To do:
In the records below, copy the line that contains "gray ellipse at (222, 251): moved 7 px up" and each line after it, word for word, through the last.

++++ Source data ++++

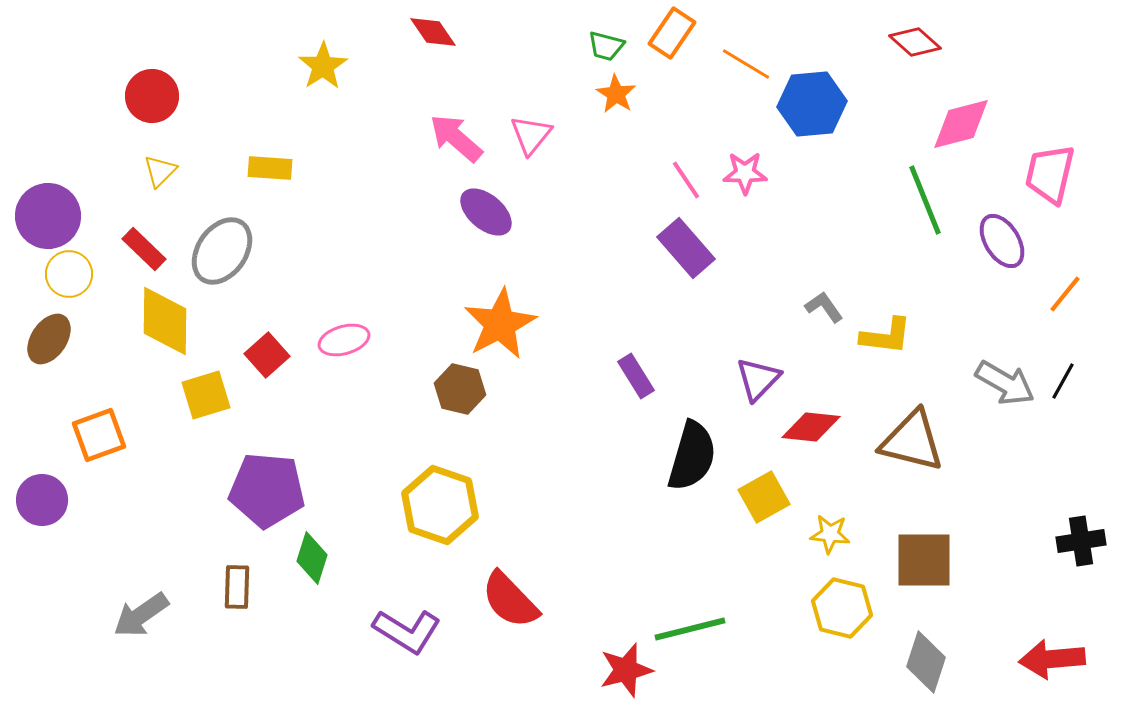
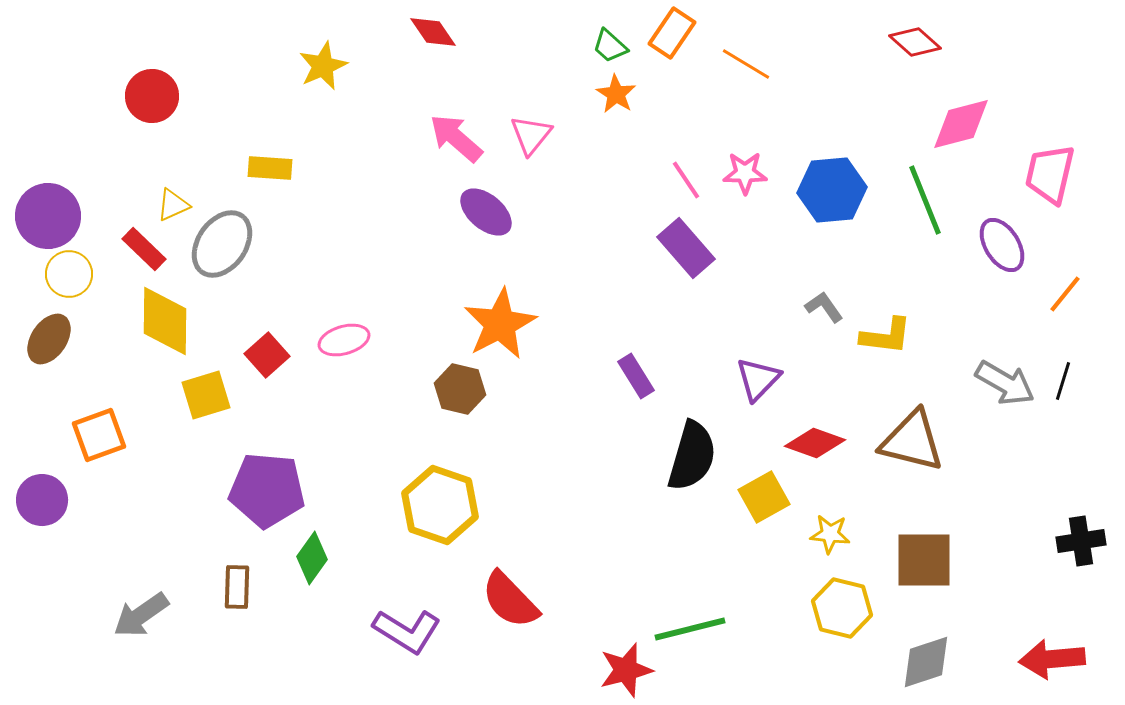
green trapezoid at (606, 46): moved 4 px right; rotated 27 degrees clockwise
yellow star at (323, 66): rotated 9 degrees clockwise
blue hexagon at (812, 104): moved 20 px right, 86 px down
yellow triangle at (160, 171): moved 13 px right, 34 px down; rotated 21 degrees clockwise
purple ellipse at (1002, 241): moved 4 px down
gray ellipse at (222, 251): moved 7 px up
black line at (1063, 381): rotated 12 degrees counterclockwise
red diamond at (811, 427): moved 4 px right, 16 px down; rotated 14 degrees clockwise
green diamond at (312, 558): rotated 18 degrees clockwise
gray diamond at (926, 662): rotated 54 degrees clockwise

++++

Solution to this exercise:
gray ellipse at (222, 251): moved 7 px up
black line at (1063, 381): rotated 12 degrees counterclockwise
red diamond at (811, 427): moved 4 px right, 16 px down; rotated 14 degrees clockwise
green diamond at (312, 558): rotated 18 degrees clockwise
gray diamond at (926, 662): rotated 54 degrees clockwise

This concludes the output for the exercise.